#### PROBLEM STATEMENT:
Images are to be dropped, and the rest of the data reproduced exactly.

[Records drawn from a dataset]
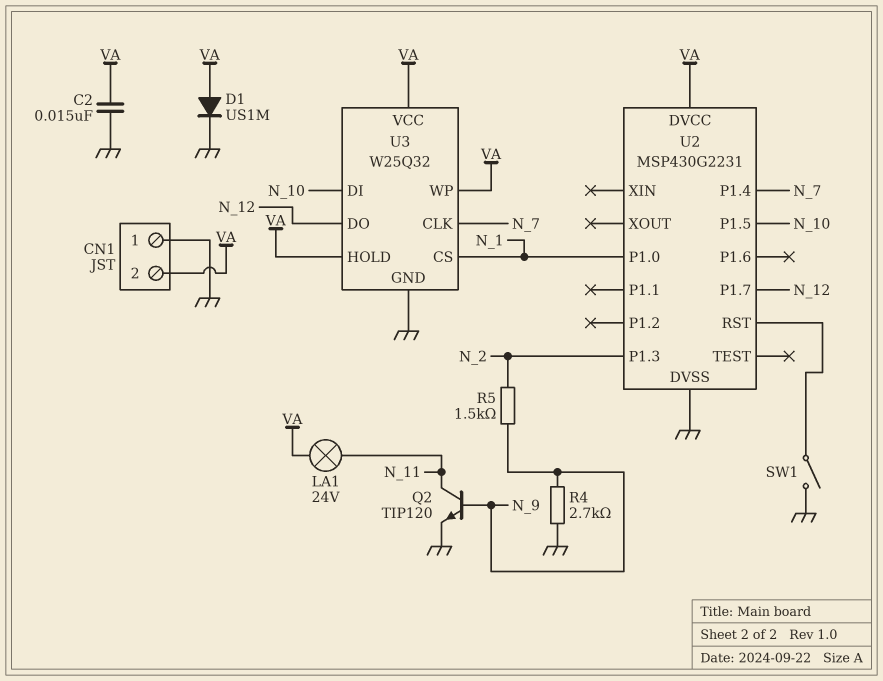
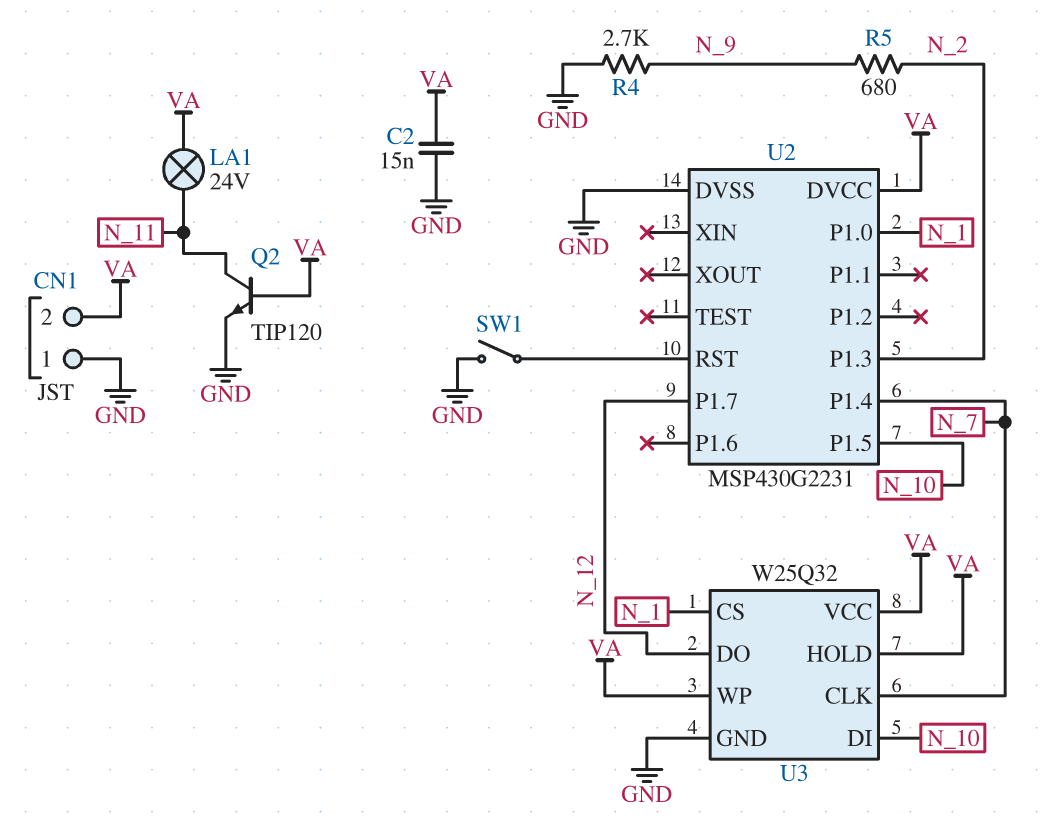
D1: diode US1M (A VA, K GND) -> none
Q2: NPN TIP120 (B N_9, C N_11, E GND) -> NPN TIP120 (B VA, C N_11, E GND)
R5: 1.5k (N_2, N_9) -> 680 (N_2, N_9)

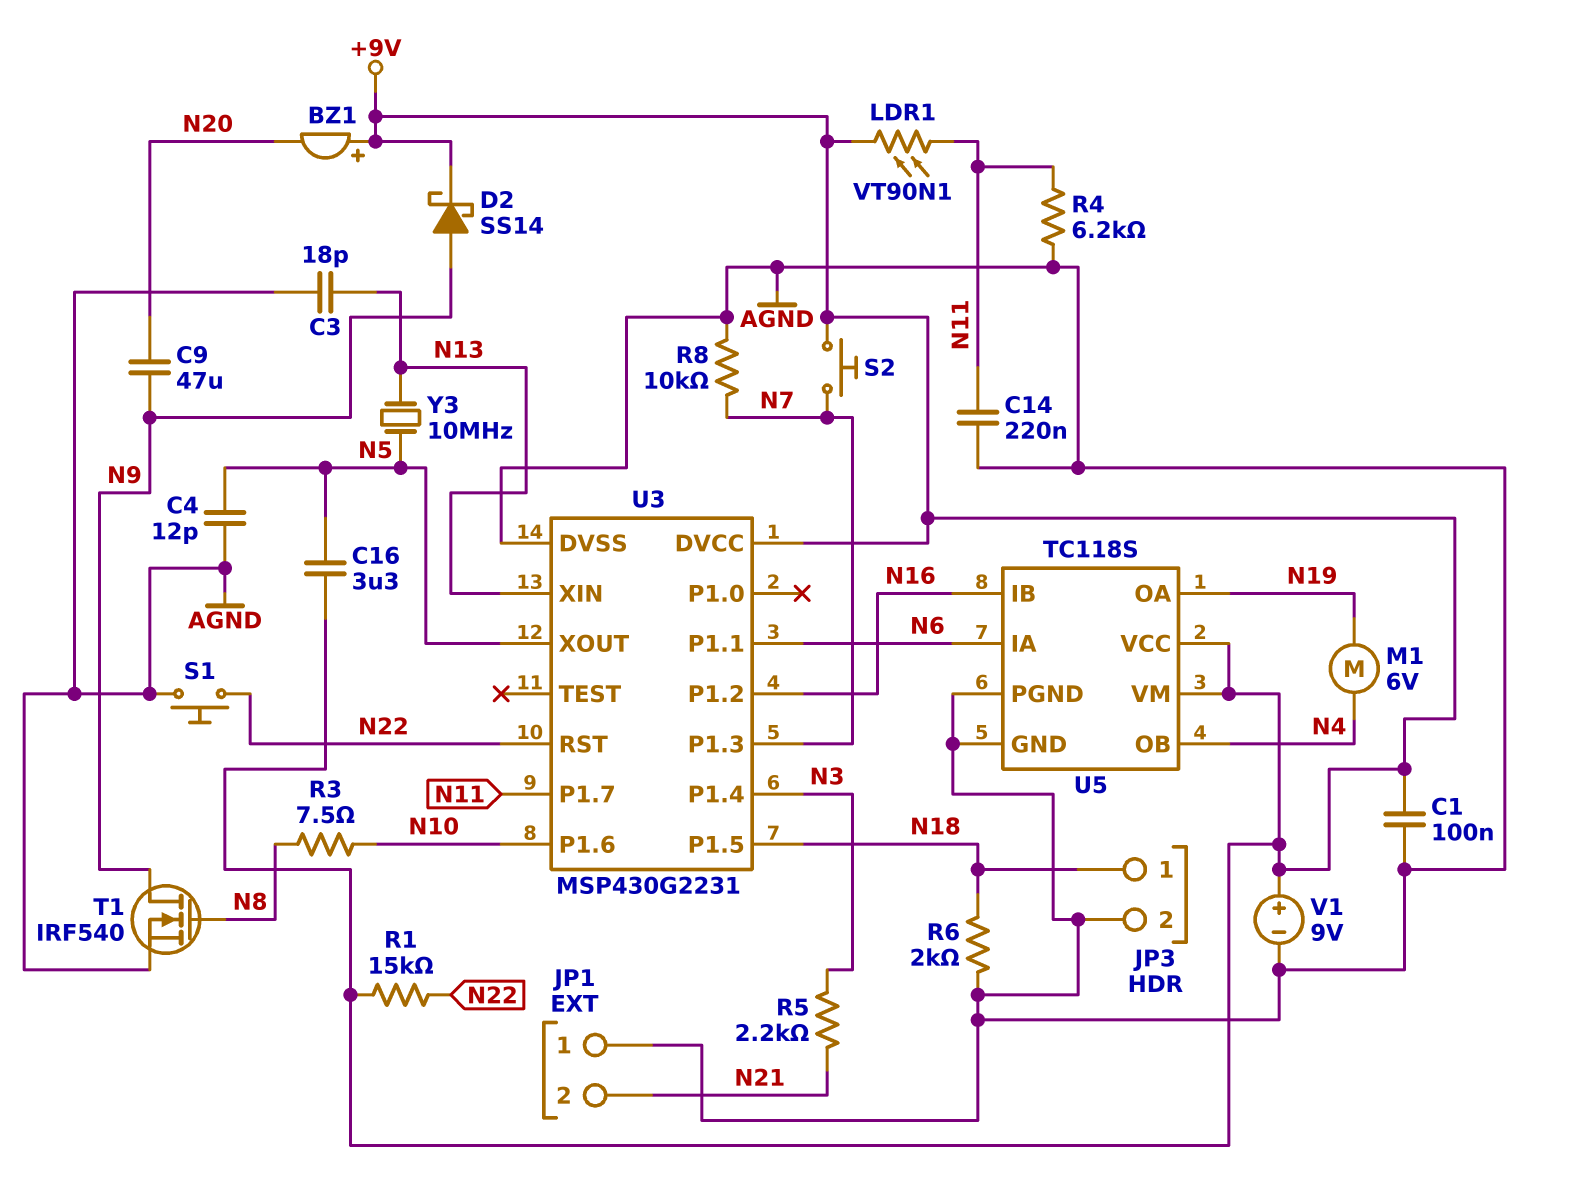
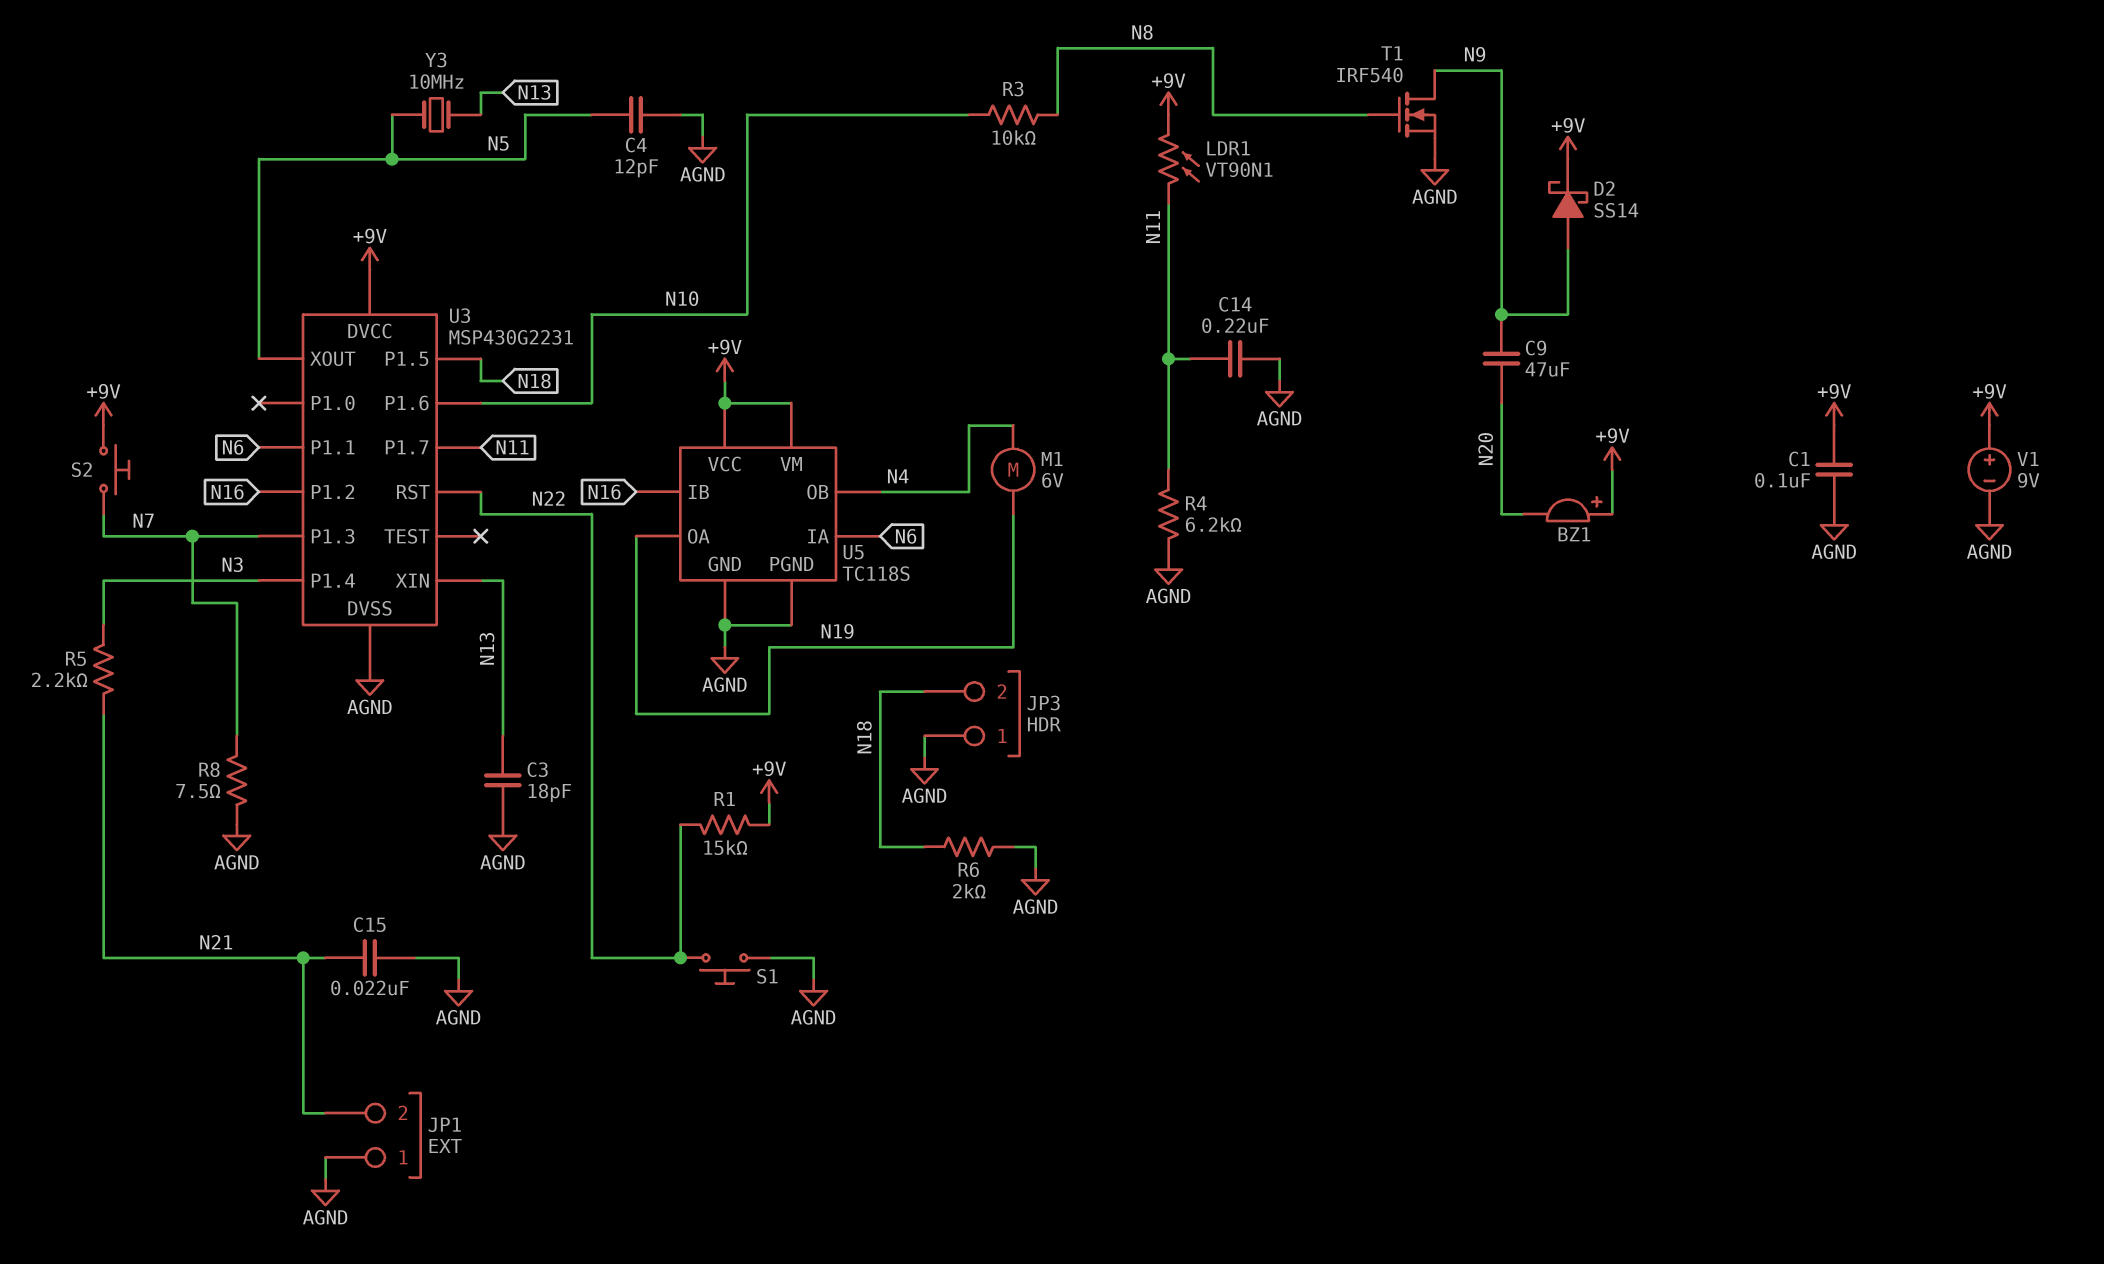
C15: none -> 22nF (AGND, N21)
C16: 3.3uF (+9V, N5) -> none
JP3 pin 1: N18 -> AGND
JP3 pin 2: AGND -> N18
R3: 7.5 (N8, N10) -> 10k (N8, N10)
R8: 10k (AGND, N7) -> 7.5 (AGND, N7)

#### THE ANSWER:
D1: diode US1M (A VA, K GND) -> none
Q2: NPN TIP120 (B N_9, C N_11, E GND) -> NPN TIP120 (B VA, C N_11, E GND)
R5: 1.5k (N_2, N_9) -> 680 (N_2, N_9)

C15: none -> 22nF (AGND, N21)
C16: 3.3uF (+9V, N5) -> none
JP3 pin 1: N18 -> AGND
JP3 pin 2: AGND -> N18
R3: 7.5 (N8, N10) -> 10k (N8, N10)
R8: 10k (AGND, N7) -> 7.5 (AGND, N7)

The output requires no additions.